TASK REQUIREMENTS
Restate the records word for word. Include no pictures.

INPUT MATERIAL

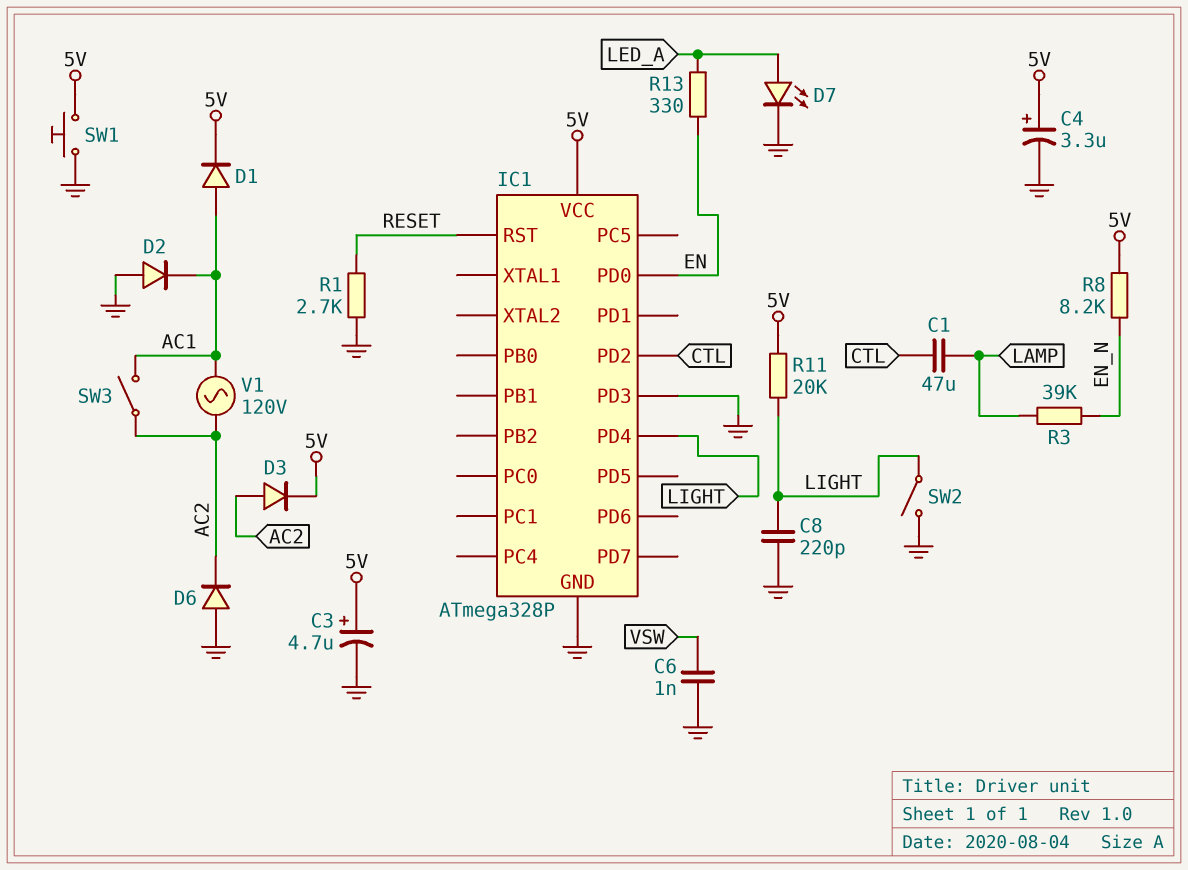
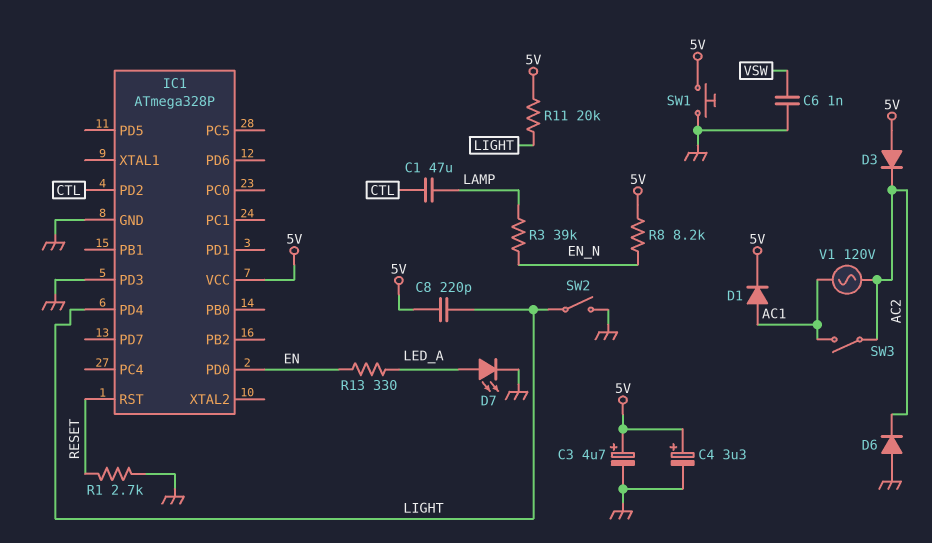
C8: 220pF (GND, LIGHT) -> 220pF (5V, LIGHT)
D2: diode (A GND, K AC1) -> none
D3: diode (A AC2, K 5V) -> diode (A 5V, K AC2)

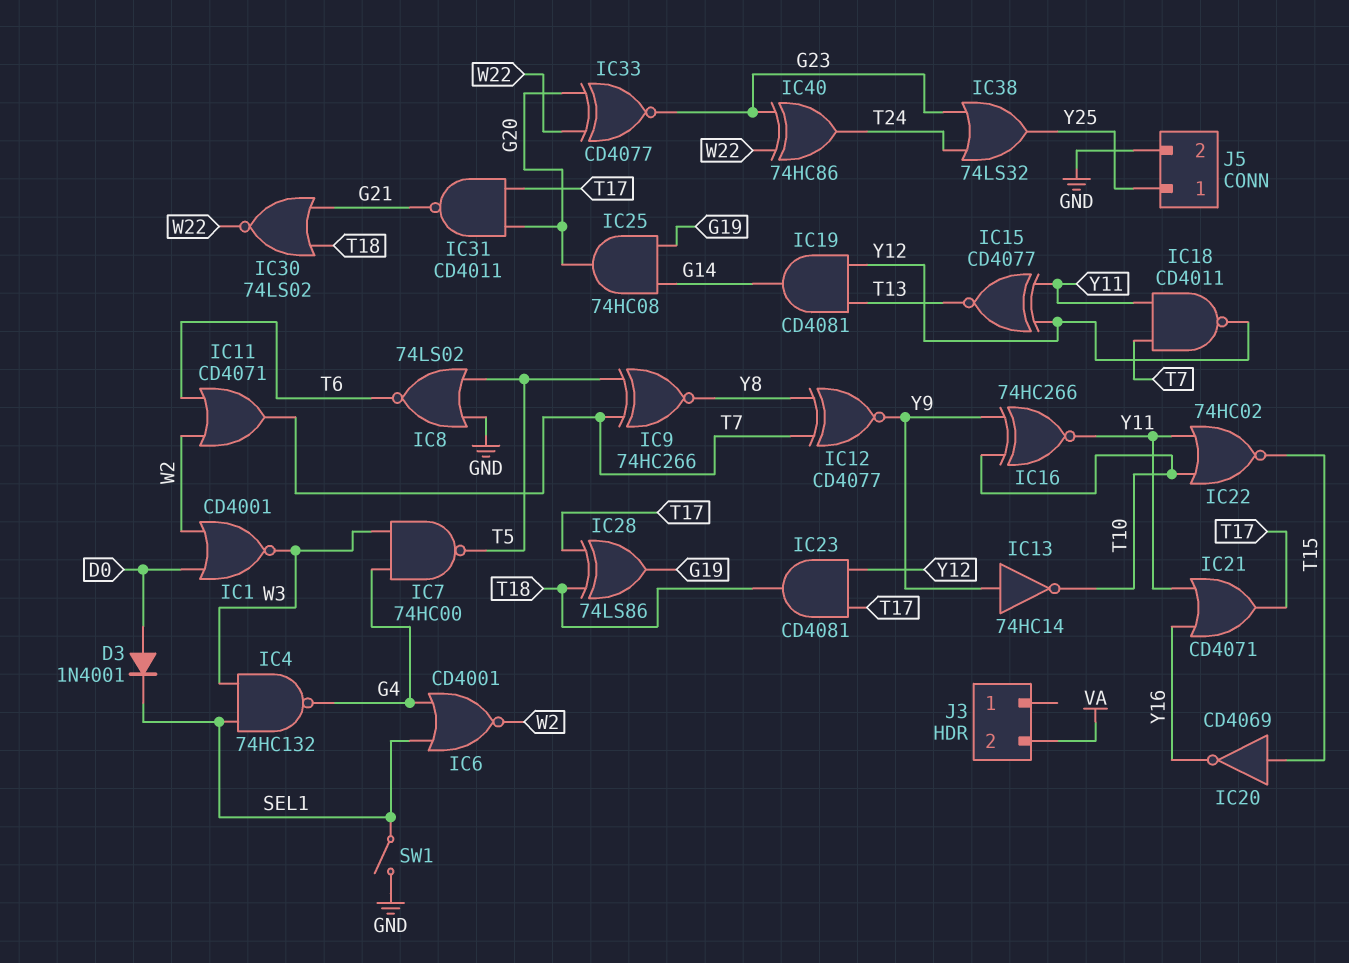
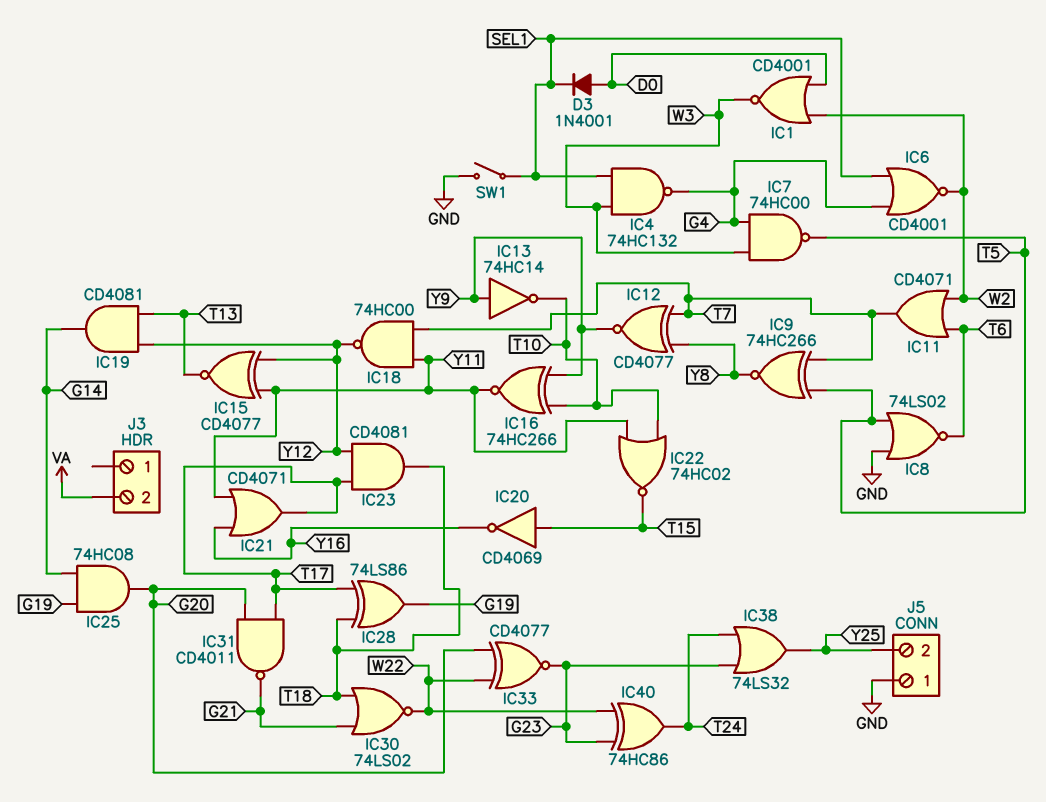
IC18: NAND CD4011 (in T7, in Y11, out Y12) -> NAND 74HC00 (in T7, in Y11, out Y12)
J5 pin 1: Y25 -> GND
J5 pin 2: GND -> Y25

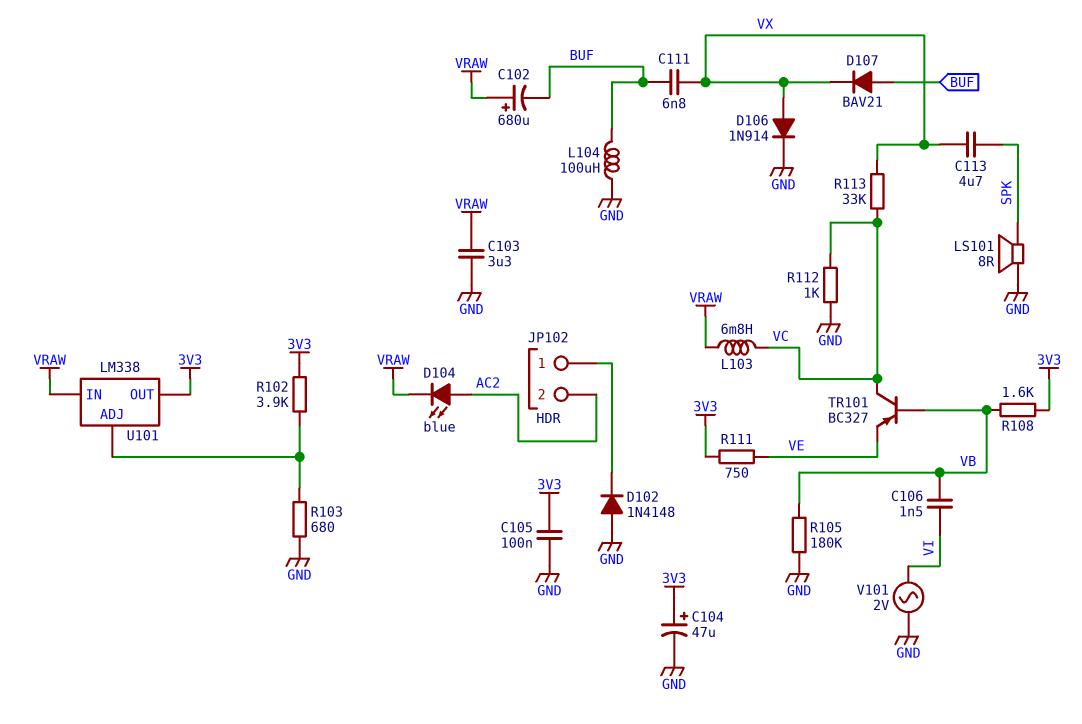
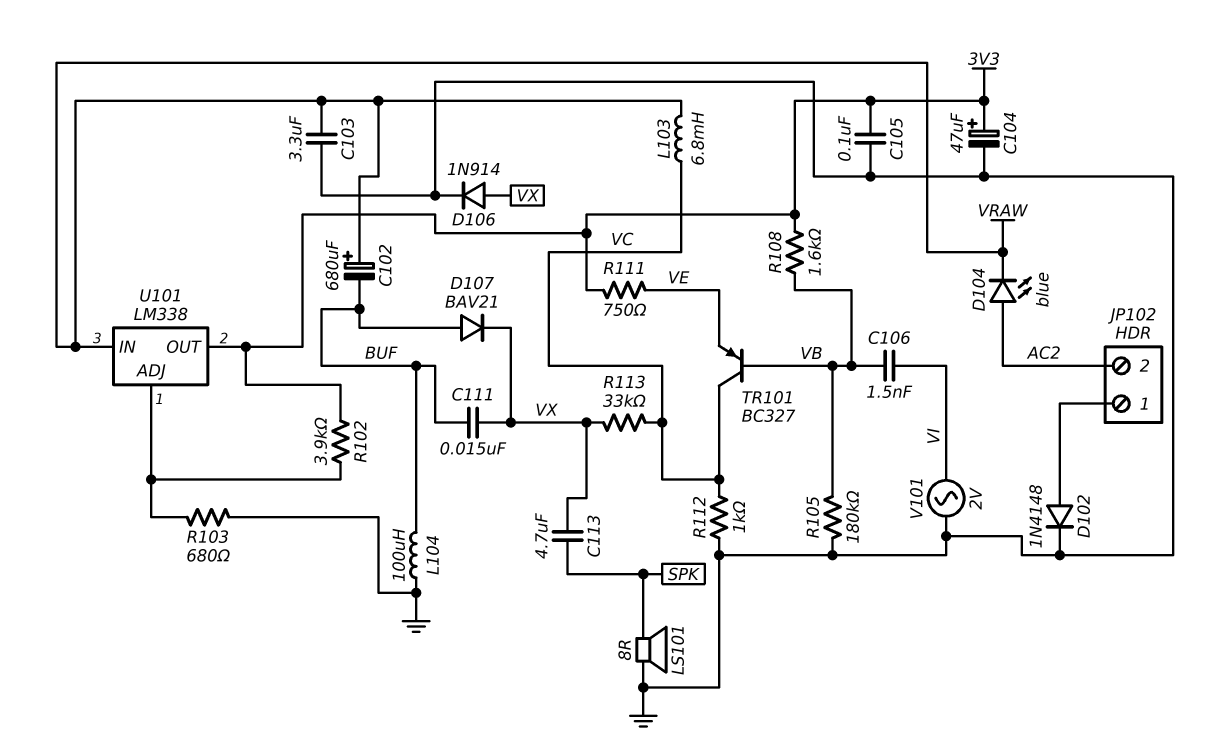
C111: 6.8nF (BUF, VX) -> 15nF (BUF, VX)
D102: diode 1N4148 (A GND, K JP102/1) -> diode 1N4148 (A JP102/1, K GND)

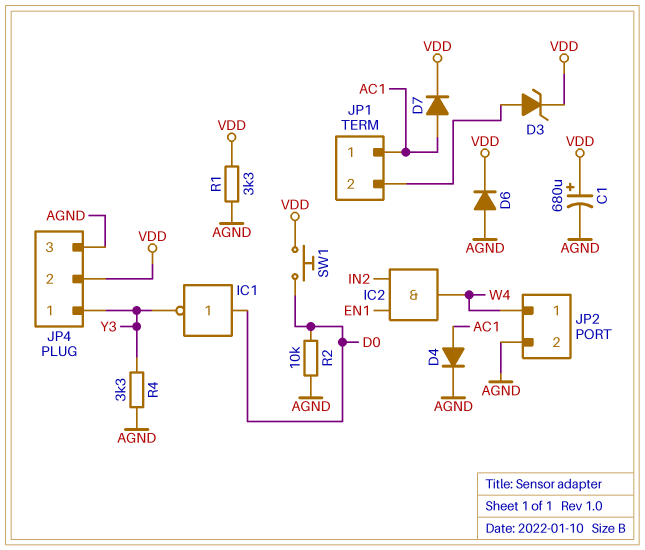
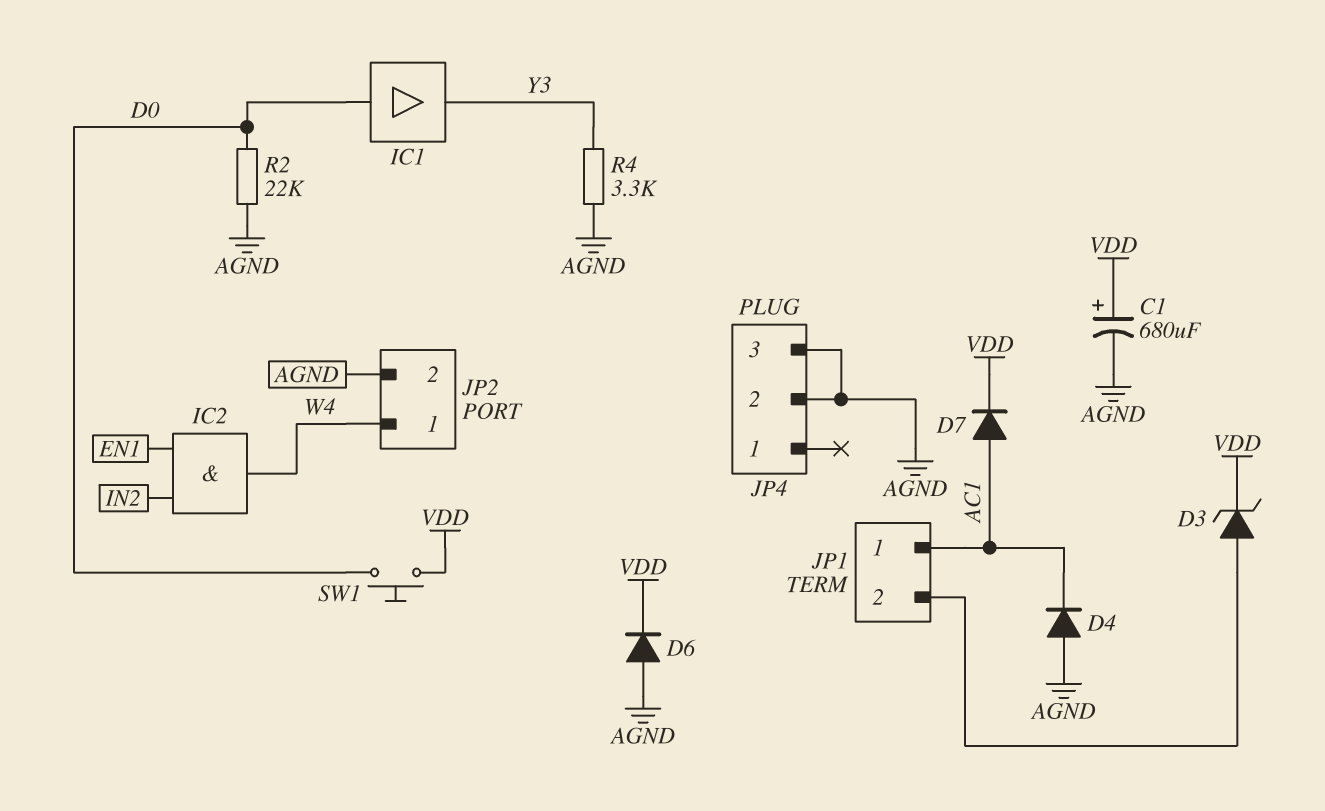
D4: diode (A AC1, K AGND) -> diode (A AGND, K AC1)
IC1: NOT (in D0, out Y3) -> buffer (in D0, out Y3)
JP4 pin 1: Y3 -> none
JP4 pin 2: VDD -> AGND
R1: 3.3k (AGND, VDD) -> none
R2: 10k (AGND, D0) -> 22k (AGND, D0)

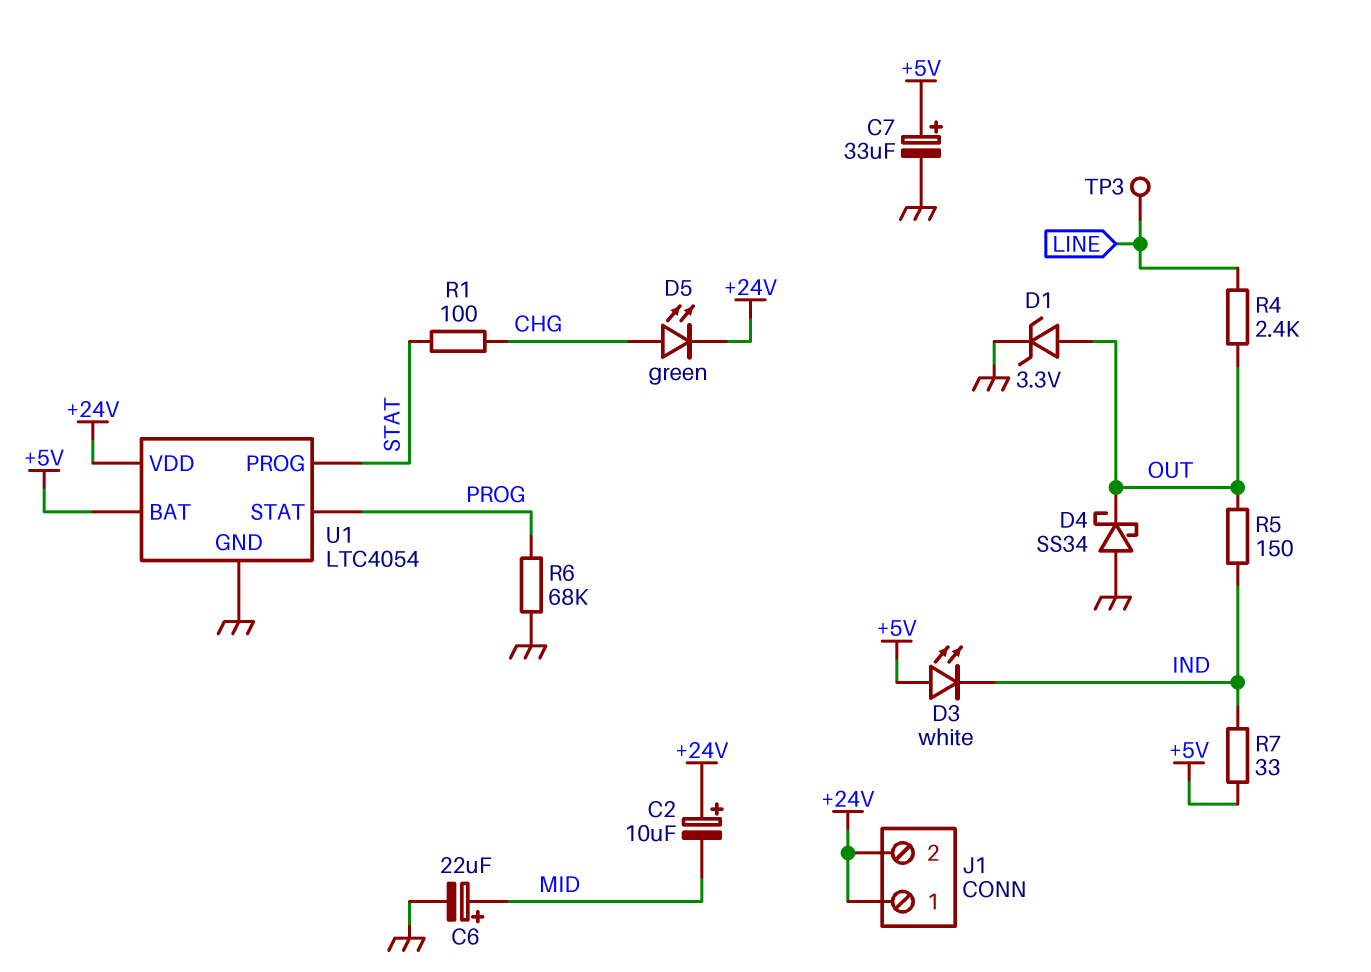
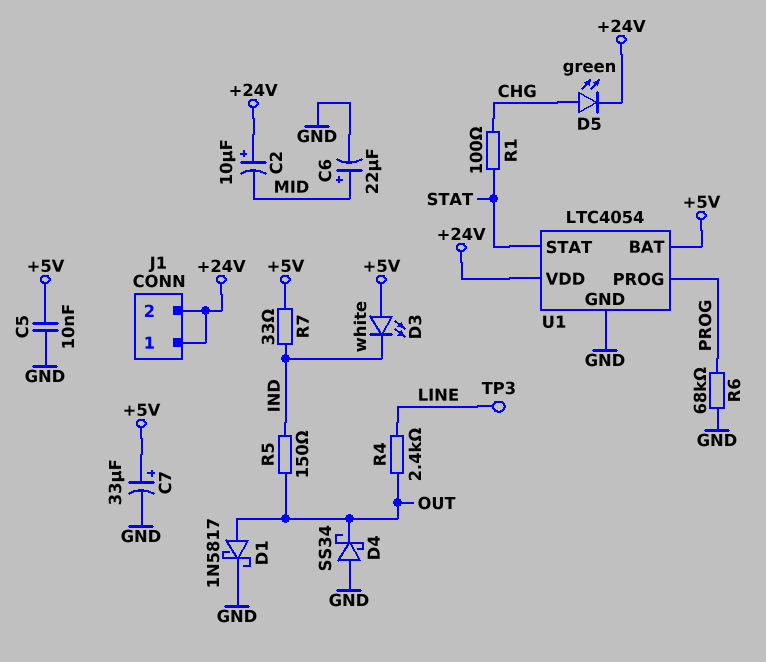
C5: none -> 10nF (+5V, GND)
D1: zener 3.3V (A OUT, K GND) -> schottky 1N5817 (A OUT, K GND)
U1 pin PROG: STAT -> PROG
U1 pin STAT: PROG -> STAT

WRITTEN RESPONSE
C8: 220pF (GND, LIGHT) -> 220pF (5V, LIGHT)
D2: diode (A GND, K AC1) -> none
D3: diode (A AC2, K 5V) -> diode (A 5V, K AC2)

IC18: NAND CD4011 (in T7, in Y11, out Y12) -> NAND 74HC00 (in T7, in Y11, out Y12)
J5 pin 1: Y25 -> GND
J5 pin 2: GND -> Y25

C111: 6.8nF (BUF, VX) -> 15nF (BUF, VX)
D102: diode 1N4148 (A GND, K JP102/1) -> diode 1N4148 (A JP102/1, K GND)

D4: diode (A AC1, K AGND) -> diode (A AGND, K AC1)
IC1: NOT (in D0, out Y3) -> buffer (in D0, out Y3)
JP4 pin 1: Y3 -> none
JP4 pin 2: VDD -> AGND
R1: 3.3k (AGND, VDD) -> none
R2: 10k (AGND, D0) -> 22k (AGND, D0)

C5: none -> 10nF (+5V, GND)
D1: zener 3.3V (A OUT, K GND) -> schottky 1N5817 (A OUT, K GND)
U1 pin PROG: STAT -> PROG
U1 pin STAT: PROG -> STAT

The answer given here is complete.